Data on locating visible targets
[START]

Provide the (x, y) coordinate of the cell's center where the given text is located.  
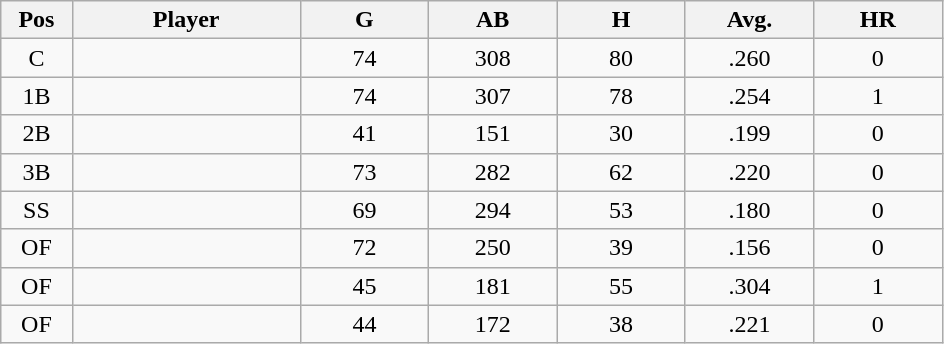
38 (621, 324)
45 (364, 286)
55 (621, 286)
78 (621, 96)
44 (364, 324)
Pos (36, 20)
3B (36, 172)
151 (493, 134)
39 (621, 248)
172 (493, 324)
282 (493, 172)
.254 (749, 96)
H (621, 20)
62 (621, 172)
.180 (749, 210)
SS (36, 210)
.304 (749, 286)
.199 (749, 134)
Avg. (749, 20)
294 (493, 210)
2B (36, 134)
AB (493, 20)
Player (186, 20)
.156 (749, 248)
72 (364, 248)
307 (493, 96)
80 (621, 58)
G (364, 20)
.260 (749, 58)
.220 (749, 172)
250 (493, 248)
HR (878, 20)
73 (364, 172)
53 (621, 210)
30 (621, 134)
69 (364, 210)
C (36, 58)
1B (36, 96)
41 (364, 134)
.221 (749, 324)
308 (493, 58)
181 (493, 286)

[END]

REQUEST :: Copy every line of the records above word for word, leaving out the pictures.

RESULT OF THE TASK ::
Provide the (x, y) coordinate of the cell's center where the given text is located.  
38 (621, 324)
45 (364, 286)
55 (621, 286)
78 (621, 96)
44 (364, 324)
Pos (36, 20)
3B (36, 172)
151 (493, 134)
39 (621, 248)
172 (493, 324)
282 (493, 172)
.254 (749, 96)
H (621, 20)
62 (621, 172)
.180 (749, 210)
SS (36, 210)
.304 (749, 286)
.199 (749, 134)
Avg. (749, 20)
294 (493, 210)
2B (36, 134)
AB (493, 20)
Player (186, 20)
.156 (749, 248)
72 (364, 248)
307 (493, 96)
80 (621, 58)
G (364, 20)
.260 (749, 58)
.220 (749, 172)
250 (493, 248)
HR (878, 20)
73 (364, 172)
53 (621, 210)
30 (621, 134)
69 (364, 210)
C (36, 58)
1B (36, 96)
41 (364, 134)
.221 (749, 324)
308 (493, 58)
181 (493, 286)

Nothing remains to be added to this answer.